Exercise aim: The lines from the one containing "R4: 56 (GND, SIG1) -> 68 (GND, SIG1)" through the end of the entries are what to output; reproduce them exactly and add nothing.

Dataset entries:
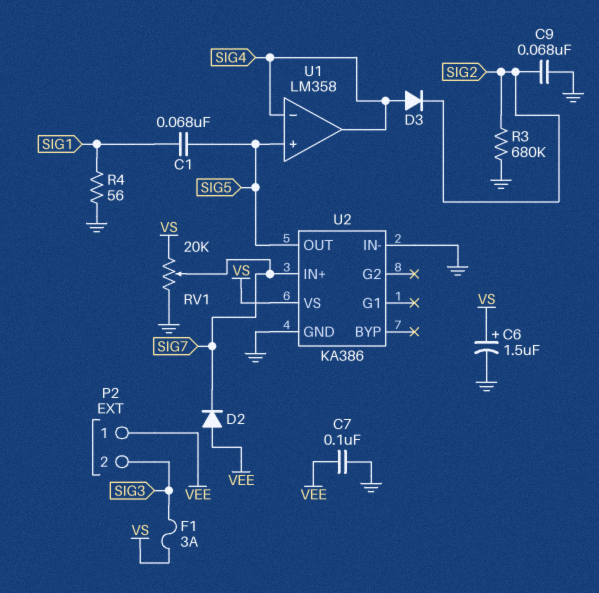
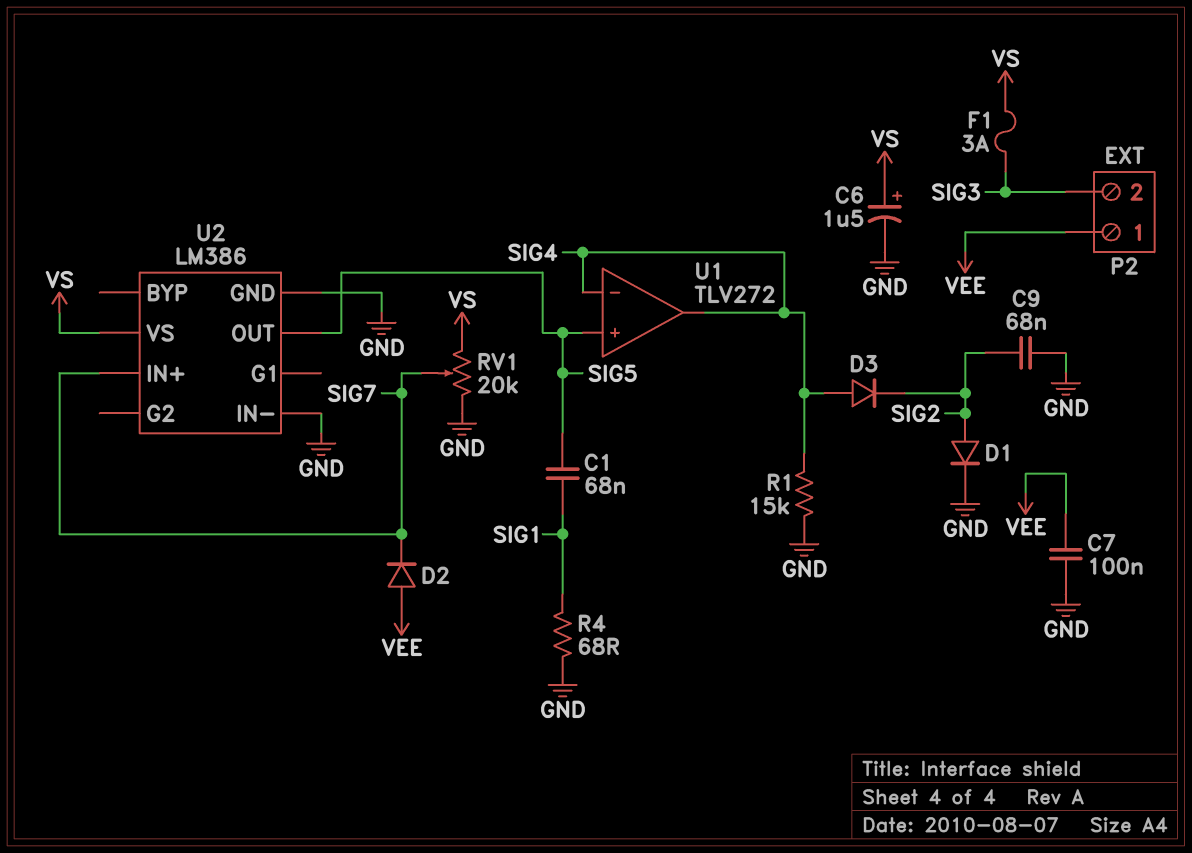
D1: none -> diode (A SIG2, K GND)
R1: none -> 15k (GND, SIG4)
R3: 680k (GND, SIG2) -> none
R4: 56 (GND, SIG1) -> 68 (GND, SIG1)
U1: LM358 -> TLV272
U2: KA386 -> LM386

Response area:
R4: 56 (GND, SIG1) -> 68 (GND, SIG1)
U1: LM358 -> TLV272
U2: KA386 -> LM386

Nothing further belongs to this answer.